> _Records supplied_:

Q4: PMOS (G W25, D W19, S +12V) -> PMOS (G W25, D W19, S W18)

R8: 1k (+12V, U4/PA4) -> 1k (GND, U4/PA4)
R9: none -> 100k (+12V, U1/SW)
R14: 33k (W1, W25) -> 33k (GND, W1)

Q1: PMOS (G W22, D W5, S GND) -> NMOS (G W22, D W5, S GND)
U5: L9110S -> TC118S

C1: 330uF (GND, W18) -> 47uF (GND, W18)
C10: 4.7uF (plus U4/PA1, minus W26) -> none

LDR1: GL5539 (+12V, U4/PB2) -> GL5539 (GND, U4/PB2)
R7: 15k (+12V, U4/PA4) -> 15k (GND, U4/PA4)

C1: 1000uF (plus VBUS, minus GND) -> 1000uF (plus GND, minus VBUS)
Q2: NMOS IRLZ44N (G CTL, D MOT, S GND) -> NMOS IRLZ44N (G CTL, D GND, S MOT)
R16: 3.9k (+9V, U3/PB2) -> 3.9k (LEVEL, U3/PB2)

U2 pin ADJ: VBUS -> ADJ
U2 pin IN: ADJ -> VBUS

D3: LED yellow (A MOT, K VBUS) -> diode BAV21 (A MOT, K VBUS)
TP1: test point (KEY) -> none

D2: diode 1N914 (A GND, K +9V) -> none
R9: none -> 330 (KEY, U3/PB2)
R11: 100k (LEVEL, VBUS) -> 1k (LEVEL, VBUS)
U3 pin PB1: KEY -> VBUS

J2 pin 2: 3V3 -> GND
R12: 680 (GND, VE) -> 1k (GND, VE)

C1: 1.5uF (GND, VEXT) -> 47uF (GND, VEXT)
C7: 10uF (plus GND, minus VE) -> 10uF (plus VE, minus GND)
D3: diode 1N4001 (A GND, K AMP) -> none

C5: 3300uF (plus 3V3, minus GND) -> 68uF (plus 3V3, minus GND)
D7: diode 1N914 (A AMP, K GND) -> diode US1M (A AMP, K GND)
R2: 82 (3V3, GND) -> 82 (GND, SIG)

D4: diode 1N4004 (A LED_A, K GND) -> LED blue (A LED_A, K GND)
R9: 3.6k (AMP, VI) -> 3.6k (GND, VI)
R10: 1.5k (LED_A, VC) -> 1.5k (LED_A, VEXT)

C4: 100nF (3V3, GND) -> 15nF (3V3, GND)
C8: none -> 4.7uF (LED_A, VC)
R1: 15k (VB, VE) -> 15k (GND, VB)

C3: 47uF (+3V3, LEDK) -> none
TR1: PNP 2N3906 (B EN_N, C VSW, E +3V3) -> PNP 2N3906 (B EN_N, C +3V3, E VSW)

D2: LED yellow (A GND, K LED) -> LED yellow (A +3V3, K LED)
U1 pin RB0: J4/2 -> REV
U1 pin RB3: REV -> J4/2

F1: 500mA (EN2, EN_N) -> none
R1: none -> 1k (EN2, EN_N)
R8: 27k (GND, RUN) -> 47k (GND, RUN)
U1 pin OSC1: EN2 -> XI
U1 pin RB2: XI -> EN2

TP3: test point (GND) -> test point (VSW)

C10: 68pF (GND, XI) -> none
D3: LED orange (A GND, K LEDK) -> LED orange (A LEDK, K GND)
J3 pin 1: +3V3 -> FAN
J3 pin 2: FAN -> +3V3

> _Problem to solve_:
Scan the material above for lines holding the string "minus" and copy those lines.

> _Your solution_:
C10: 4.7uF (plus U4/PA1, minus W26) -> none
C1: 1000uF (plus VBUS, minus GND) -> 1000uF (plus GND, minus VBUS)
C7: 10uF (plus GND, minus VE) -> 10uF (plus VE, minus GND)
C5: 3300uF (plus 3V3, minus GND) -> 68uF (plus 3V3, minus GND)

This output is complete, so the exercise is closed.